Below is a listing; transcribe it exactly but without any images.

======== THE RECORDS

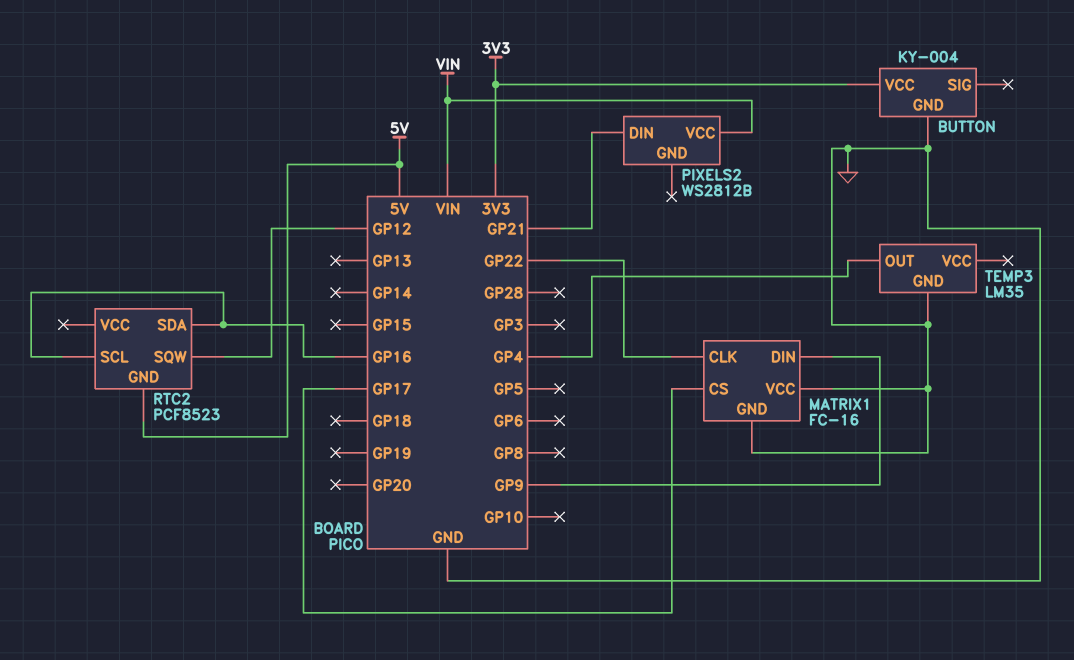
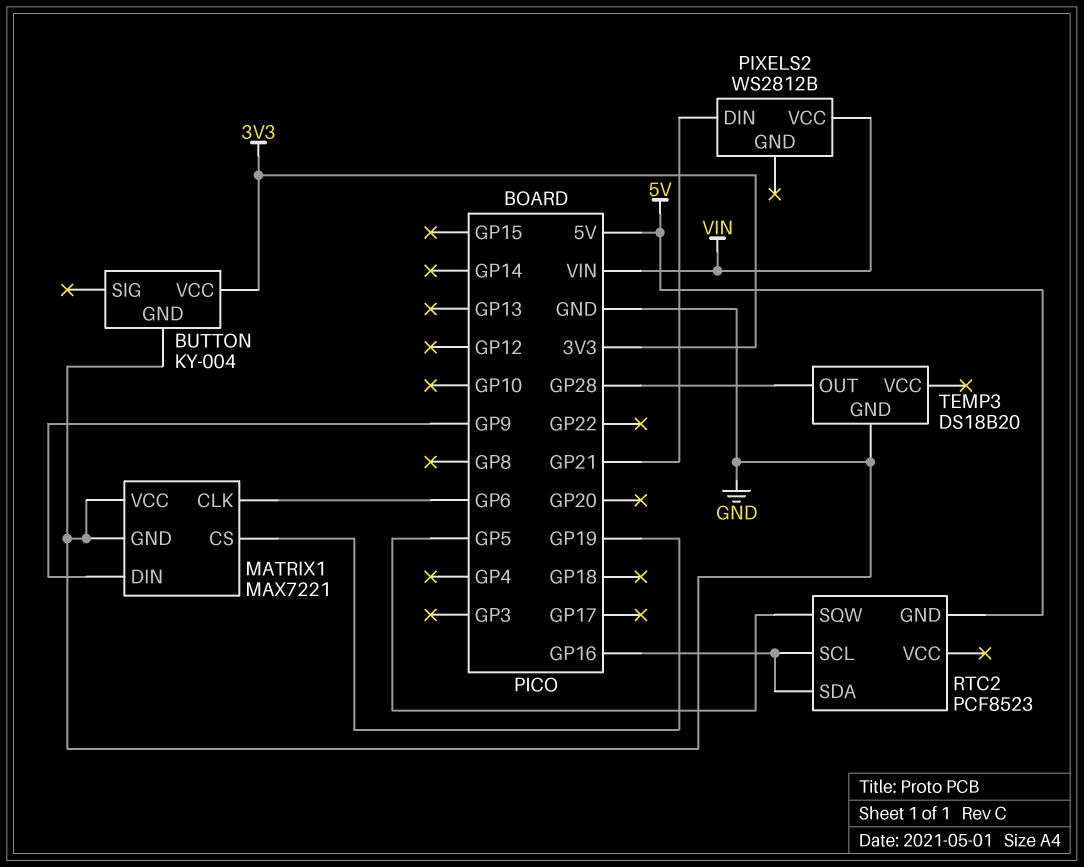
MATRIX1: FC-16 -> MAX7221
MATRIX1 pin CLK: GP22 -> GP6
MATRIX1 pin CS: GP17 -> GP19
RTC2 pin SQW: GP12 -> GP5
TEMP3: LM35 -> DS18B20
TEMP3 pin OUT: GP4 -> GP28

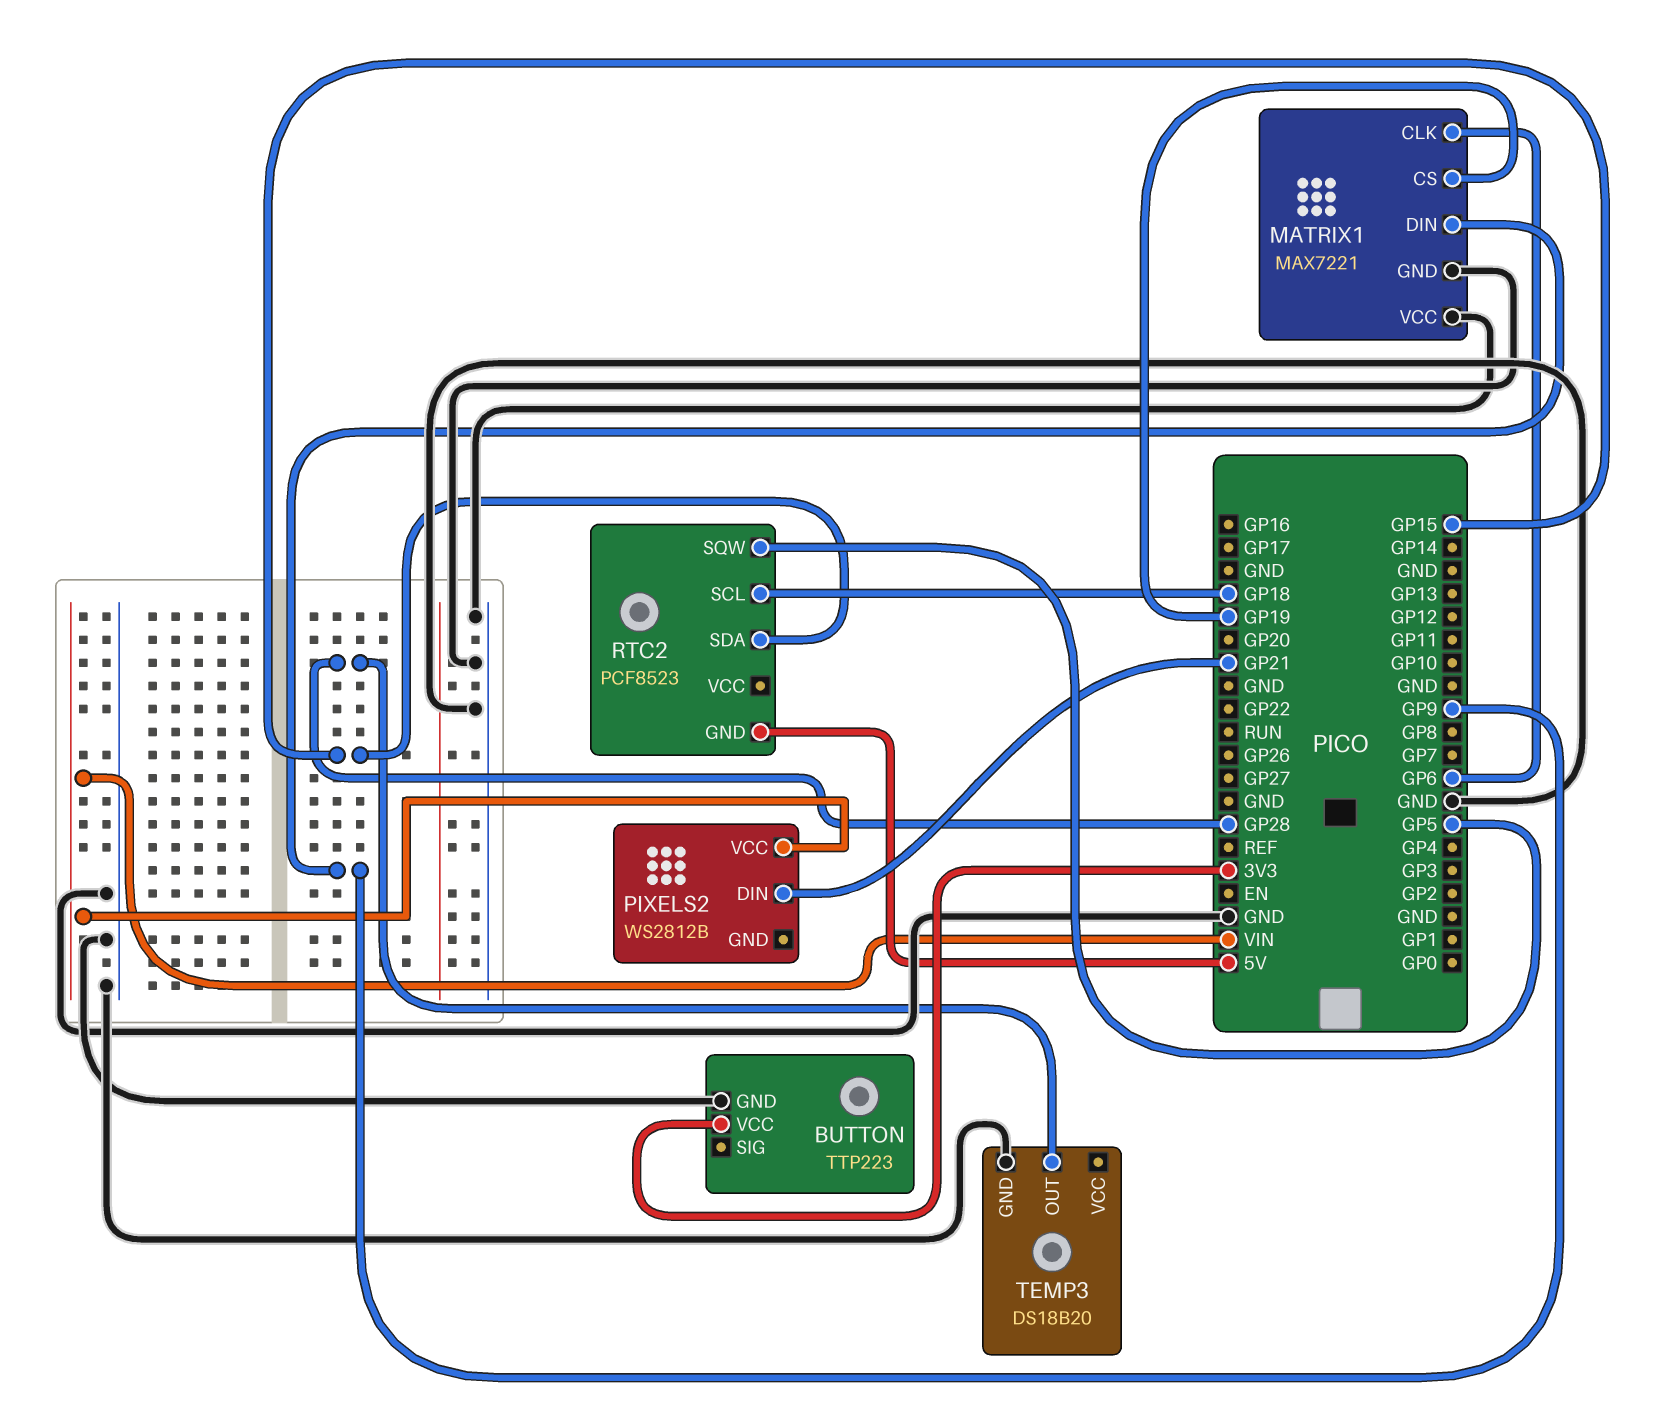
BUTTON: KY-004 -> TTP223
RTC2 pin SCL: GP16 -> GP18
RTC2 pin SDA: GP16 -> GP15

================

RESULT OF THIS TASK
MATRIX1: FC-16 -> MAX7221
MATRIX1 pin CLK: GP22 -> GP6
MATRIX1 pin CS: GP17 -> GP19
RTC2 pin SQW: GP12 -> GP5
TEMP3: LM35 -> DS18B20
TEMP3 pin OUT: GP4 -> GP28

BUTTON: KY-004 -> TTP223
RTC2 pin SCL: GP16 -> GP18
RTC2 pin SDA: GP16 -> GP15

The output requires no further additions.